__What to do__: Only the lines from the one containing "MATRIX pin CS: D9 -> D8" through the end of the data below should be copied, each exactly as written and with both ends kept.

[Modification records]
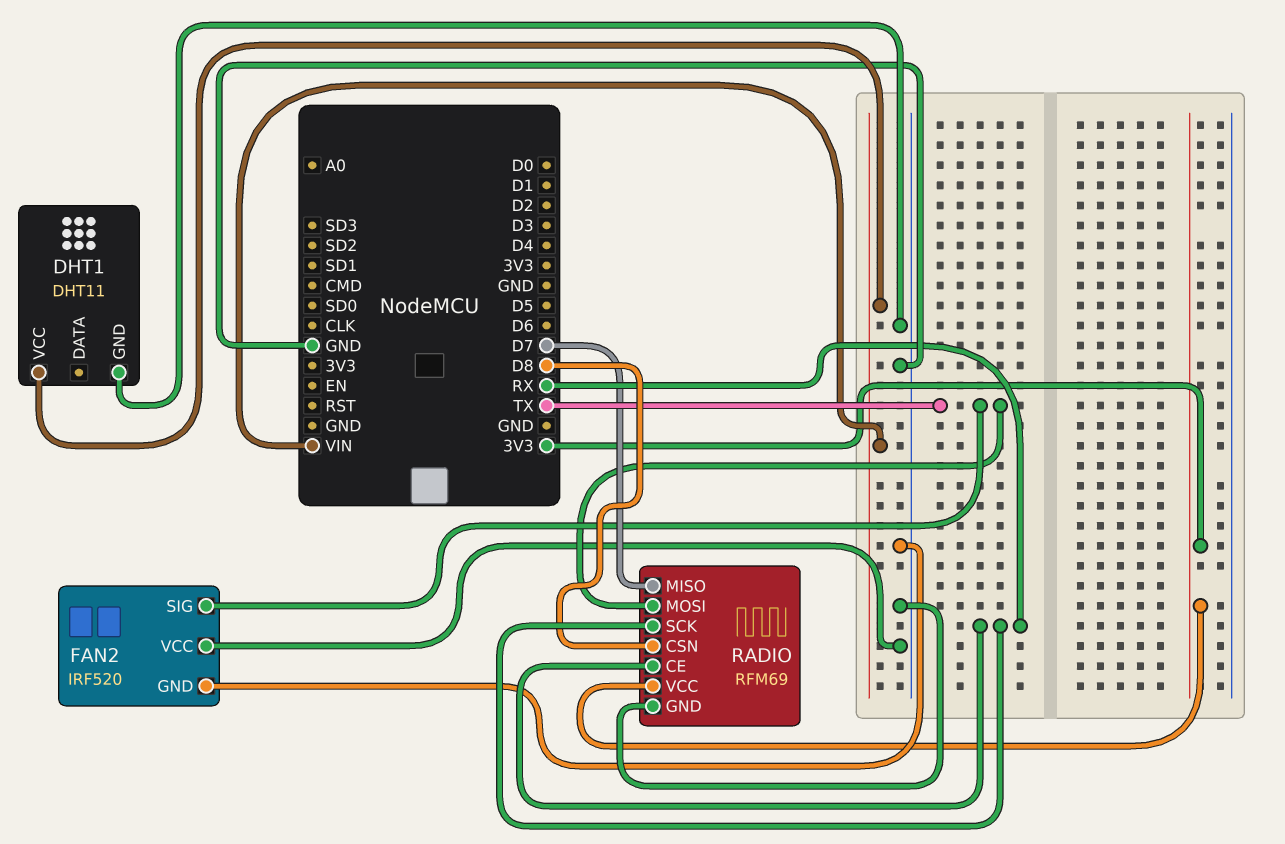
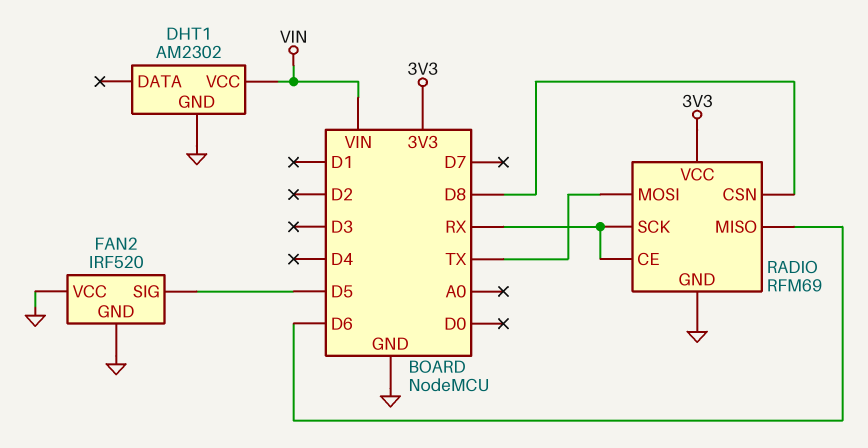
DHT1: DHT11 -> AM2302
FAN2 pin SIG: TX -> D5
RADIO pin MISO: D7 -> D6

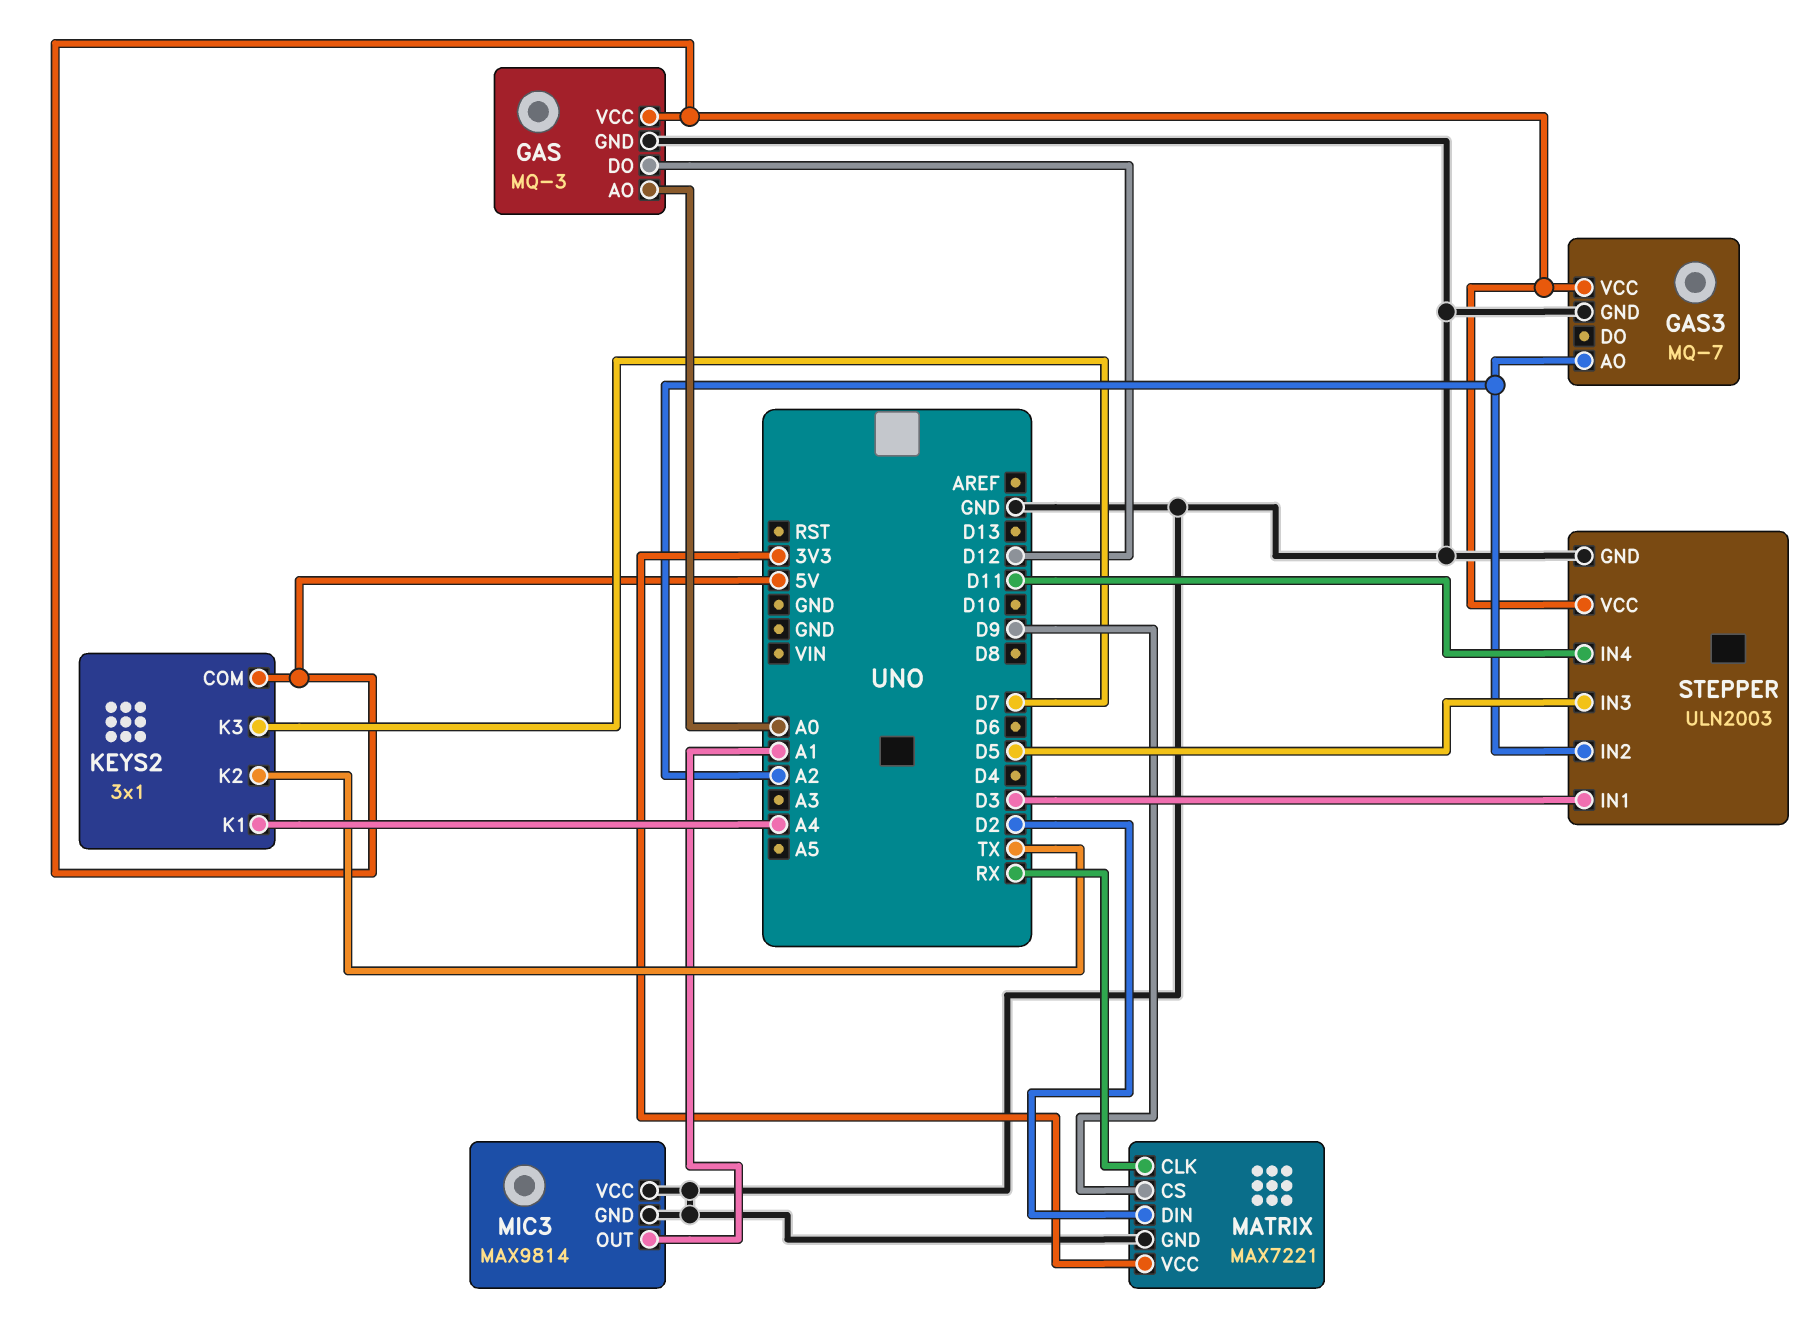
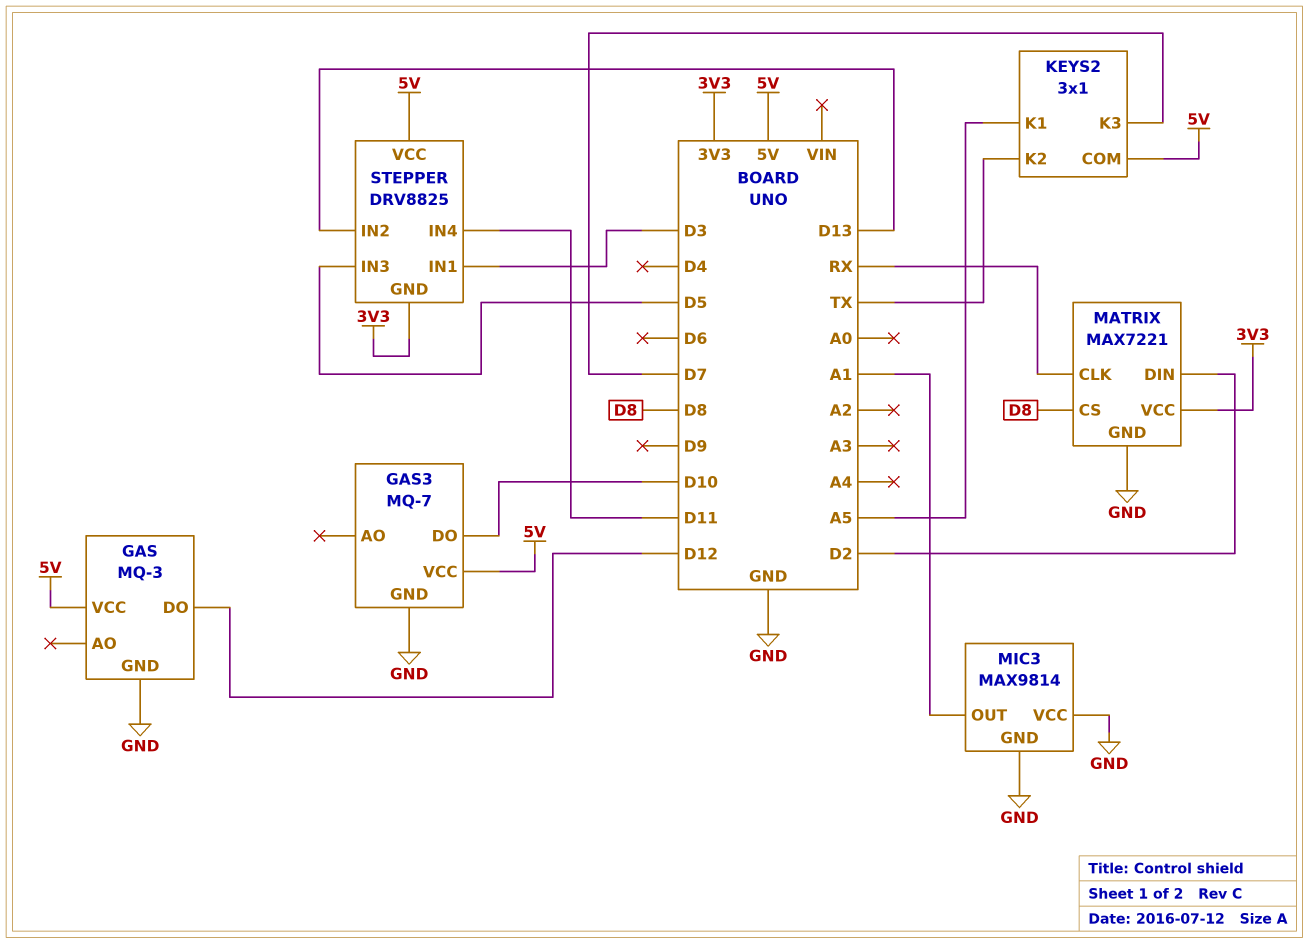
GAS pin AO: A0 -> none
GAS3 pin AO: A2 -> none
GAS3 pin DO: none -> D10
KEYS2 pin K1: A4 -> A5
MATRIX pin CS: D9 -> D8
STEPPER: ULN2003 -> DRV8825
STEPPER pin GND: GND -> 3V3
STEPPER pin IN2: A2 -> D13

__Completed task__:
MATRIX pin CS: D9 -> D8
STEPPER: ULN2003 -> DRV8825
STEPPER pin GND: GND -> 3V3
STEPPER pin IN2: A2 -> D13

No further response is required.